• YOUR INSTRUCTIONS: Lines containing the word "field" are to be counted; state their number and nothing further.

[START DATA EXTRACT]

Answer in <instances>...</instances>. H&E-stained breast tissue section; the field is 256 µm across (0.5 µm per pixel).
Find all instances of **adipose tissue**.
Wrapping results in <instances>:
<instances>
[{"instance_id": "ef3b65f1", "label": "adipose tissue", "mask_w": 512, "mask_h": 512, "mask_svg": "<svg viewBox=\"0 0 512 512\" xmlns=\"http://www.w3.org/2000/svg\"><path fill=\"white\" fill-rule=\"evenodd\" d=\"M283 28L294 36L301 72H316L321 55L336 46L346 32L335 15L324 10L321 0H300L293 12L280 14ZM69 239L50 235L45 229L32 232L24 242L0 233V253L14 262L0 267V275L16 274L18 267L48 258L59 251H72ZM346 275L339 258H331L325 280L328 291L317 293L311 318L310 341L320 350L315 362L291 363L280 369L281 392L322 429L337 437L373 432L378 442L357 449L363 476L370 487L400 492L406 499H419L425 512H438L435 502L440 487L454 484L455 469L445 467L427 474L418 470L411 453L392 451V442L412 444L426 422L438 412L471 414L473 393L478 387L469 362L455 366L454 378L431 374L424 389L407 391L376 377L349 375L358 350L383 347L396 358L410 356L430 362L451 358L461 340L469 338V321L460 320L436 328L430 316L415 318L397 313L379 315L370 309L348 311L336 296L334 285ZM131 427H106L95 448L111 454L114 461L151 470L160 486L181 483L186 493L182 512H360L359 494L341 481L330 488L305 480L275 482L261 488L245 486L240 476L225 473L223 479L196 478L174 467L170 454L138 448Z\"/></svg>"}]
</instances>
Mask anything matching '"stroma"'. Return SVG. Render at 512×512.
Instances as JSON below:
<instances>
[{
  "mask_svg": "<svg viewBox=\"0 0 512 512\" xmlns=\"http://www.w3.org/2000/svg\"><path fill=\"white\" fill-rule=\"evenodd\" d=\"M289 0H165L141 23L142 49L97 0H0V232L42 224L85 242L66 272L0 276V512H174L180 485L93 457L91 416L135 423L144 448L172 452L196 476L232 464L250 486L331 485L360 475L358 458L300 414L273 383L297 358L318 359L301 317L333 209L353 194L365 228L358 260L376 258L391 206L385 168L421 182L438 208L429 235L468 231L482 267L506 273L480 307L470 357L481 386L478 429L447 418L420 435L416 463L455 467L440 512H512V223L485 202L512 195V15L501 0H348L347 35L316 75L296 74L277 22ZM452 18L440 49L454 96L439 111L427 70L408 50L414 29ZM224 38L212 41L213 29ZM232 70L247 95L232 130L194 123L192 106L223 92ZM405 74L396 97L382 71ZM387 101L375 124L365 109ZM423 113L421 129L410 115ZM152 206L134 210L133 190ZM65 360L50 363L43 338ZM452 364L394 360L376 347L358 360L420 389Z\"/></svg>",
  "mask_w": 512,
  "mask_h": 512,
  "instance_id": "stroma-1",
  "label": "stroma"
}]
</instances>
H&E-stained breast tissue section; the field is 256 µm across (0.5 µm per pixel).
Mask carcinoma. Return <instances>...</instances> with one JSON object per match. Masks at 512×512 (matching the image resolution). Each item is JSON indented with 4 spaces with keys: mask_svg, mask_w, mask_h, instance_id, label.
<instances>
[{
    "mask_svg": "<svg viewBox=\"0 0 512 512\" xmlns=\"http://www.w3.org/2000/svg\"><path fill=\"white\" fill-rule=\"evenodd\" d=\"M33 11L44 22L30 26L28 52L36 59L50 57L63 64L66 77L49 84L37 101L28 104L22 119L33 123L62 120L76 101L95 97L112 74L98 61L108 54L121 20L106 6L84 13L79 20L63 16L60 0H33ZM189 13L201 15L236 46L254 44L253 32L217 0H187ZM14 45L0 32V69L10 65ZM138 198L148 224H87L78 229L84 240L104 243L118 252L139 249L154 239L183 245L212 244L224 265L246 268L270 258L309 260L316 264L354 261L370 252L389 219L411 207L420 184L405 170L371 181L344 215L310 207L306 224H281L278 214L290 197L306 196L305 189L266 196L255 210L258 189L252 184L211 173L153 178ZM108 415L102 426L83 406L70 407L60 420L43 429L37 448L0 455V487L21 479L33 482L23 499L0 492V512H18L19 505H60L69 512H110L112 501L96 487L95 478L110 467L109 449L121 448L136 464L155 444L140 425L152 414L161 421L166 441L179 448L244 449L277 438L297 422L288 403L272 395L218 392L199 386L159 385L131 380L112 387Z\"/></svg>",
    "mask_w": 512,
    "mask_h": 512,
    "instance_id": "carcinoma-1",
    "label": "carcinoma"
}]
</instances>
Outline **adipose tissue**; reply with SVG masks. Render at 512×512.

[END DATA EXTRACT]

• SOLVED EXERCISE: 2